**Exercise task**
Retype the items below exactly as they appear, beginning at the line that contains "housemate [497, 414]" and continuing through the last line of the items.

** start **

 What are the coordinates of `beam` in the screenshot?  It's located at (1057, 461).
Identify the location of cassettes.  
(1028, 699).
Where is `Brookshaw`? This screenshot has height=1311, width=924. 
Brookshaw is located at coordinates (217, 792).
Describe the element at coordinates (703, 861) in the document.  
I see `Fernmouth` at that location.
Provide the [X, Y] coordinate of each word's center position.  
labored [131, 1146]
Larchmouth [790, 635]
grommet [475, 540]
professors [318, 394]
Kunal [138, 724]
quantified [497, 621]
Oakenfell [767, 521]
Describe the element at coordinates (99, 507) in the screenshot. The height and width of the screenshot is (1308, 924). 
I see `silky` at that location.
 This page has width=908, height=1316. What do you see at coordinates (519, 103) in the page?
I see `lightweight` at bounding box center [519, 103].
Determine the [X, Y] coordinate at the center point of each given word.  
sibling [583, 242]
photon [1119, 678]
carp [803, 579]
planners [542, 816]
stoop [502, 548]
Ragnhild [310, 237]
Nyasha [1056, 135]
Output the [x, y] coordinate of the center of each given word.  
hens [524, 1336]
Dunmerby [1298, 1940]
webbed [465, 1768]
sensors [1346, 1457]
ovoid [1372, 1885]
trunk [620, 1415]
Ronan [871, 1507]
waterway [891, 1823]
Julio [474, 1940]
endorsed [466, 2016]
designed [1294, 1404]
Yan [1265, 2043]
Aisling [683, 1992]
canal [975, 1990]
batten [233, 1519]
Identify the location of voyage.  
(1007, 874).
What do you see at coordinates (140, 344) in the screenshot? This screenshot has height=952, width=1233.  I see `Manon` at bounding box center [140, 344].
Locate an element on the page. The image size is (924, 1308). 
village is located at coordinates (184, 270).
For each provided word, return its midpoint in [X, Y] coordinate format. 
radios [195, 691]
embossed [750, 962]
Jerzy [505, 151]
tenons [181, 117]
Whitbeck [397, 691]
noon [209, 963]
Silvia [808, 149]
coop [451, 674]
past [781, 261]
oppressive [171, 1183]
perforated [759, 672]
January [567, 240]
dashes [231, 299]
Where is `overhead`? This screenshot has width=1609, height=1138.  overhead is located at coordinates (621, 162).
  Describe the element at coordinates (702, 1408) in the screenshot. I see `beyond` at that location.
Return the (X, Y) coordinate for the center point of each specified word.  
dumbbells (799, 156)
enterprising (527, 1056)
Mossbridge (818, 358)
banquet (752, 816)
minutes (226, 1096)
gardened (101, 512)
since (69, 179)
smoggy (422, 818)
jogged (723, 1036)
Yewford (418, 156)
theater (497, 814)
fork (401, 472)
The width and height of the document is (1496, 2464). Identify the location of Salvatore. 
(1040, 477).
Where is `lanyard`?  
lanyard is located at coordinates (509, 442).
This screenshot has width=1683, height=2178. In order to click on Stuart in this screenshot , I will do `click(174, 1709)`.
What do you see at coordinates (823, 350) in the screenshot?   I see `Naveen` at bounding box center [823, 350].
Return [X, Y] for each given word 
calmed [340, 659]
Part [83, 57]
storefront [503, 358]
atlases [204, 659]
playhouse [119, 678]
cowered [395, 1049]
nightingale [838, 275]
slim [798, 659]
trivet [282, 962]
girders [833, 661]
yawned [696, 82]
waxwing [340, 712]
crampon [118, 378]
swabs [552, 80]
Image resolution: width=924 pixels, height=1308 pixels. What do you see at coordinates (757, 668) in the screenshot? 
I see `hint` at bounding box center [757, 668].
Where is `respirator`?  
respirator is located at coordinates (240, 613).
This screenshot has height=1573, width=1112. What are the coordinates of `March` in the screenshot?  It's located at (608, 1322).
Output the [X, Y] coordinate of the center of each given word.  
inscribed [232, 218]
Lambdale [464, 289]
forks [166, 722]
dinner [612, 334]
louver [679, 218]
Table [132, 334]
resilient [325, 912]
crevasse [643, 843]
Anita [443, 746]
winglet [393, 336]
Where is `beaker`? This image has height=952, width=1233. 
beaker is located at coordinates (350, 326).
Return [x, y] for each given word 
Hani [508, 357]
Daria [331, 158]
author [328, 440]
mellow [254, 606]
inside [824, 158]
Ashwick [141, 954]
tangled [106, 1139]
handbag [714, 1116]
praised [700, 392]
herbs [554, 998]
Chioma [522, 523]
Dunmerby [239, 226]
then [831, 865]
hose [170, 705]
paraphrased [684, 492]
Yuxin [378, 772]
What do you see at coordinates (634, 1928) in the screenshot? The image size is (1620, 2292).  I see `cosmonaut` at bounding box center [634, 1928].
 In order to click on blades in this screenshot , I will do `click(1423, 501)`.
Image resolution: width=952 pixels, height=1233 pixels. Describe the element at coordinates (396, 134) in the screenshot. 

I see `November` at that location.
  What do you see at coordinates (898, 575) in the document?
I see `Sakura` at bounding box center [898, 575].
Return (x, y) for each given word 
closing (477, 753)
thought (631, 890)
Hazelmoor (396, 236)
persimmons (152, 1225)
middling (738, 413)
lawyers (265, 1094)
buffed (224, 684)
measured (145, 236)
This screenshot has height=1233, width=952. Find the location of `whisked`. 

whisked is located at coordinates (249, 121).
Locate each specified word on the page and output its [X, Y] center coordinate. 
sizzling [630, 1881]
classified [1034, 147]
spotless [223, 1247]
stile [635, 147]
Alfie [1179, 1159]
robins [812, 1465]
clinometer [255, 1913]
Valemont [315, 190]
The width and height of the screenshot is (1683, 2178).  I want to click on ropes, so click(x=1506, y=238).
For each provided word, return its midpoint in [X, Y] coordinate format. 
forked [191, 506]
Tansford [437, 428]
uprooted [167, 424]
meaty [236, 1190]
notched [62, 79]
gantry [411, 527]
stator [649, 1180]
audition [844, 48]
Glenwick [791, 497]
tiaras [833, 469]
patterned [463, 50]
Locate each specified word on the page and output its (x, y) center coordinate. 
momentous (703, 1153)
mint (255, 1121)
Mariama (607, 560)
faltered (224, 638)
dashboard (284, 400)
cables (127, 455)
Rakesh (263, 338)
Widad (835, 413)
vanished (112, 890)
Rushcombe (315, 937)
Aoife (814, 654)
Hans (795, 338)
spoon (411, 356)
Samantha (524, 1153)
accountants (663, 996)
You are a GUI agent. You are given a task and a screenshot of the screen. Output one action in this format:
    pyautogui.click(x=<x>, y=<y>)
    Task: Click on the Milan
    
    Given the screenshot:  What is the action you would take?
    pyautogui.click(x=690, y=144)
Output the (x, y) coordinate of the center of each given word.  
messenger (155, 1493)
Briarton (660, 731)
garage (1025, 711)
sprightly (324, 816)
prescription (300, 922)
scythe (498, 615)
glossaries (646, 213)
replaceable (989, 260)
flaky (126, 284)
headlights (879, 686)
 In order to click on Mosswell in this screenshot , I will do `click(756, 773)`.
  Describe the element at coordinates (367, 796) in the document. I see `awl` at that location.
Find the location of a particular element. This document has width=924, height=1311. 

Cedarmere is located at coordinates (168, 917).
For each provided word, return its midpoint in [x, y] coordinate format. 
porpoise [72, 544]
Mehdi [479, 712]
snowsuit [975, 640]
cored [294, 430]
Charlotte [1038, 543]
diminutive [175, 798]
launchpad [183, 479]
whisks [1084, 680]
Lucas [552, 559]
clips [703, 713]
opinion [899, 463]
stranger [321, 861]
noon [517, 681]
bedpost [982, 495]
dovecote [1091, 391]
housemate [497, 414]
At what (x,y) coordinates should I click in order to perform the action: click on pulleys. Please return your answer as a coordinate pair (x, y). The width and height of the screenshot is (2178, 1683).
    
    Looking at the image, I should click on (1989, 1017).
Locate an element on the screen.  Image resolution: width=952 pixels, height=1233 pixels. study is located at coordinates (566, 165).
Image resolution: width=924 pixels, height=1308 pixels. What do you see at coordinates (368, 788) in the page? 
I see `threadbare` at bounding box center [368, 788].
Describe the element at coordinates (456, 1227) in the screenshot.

** end **

**Full response**
housemate [497, 414]
At what (x,y) coordinates should I click in order to perform the action: click on pulleys. Please return your answer as a coordinate pair (x, y). The width and height of the screenshot is (2178, 1683).
    
    Looking at the image, I should click on (1989, 1017).
Locate an element on the screen.  Image resolution: width=952 pixels, height=1233 pixels. study is located at coordinates (566, 165).
Image resolution: width=924 pixels, height=1308 pixels. What do you see at coordinates (368, 788) in the page? 
I see `threadbare` at bounding box center [368, 788].
Describe the element at coordinates (456, 1227) in the screenshot.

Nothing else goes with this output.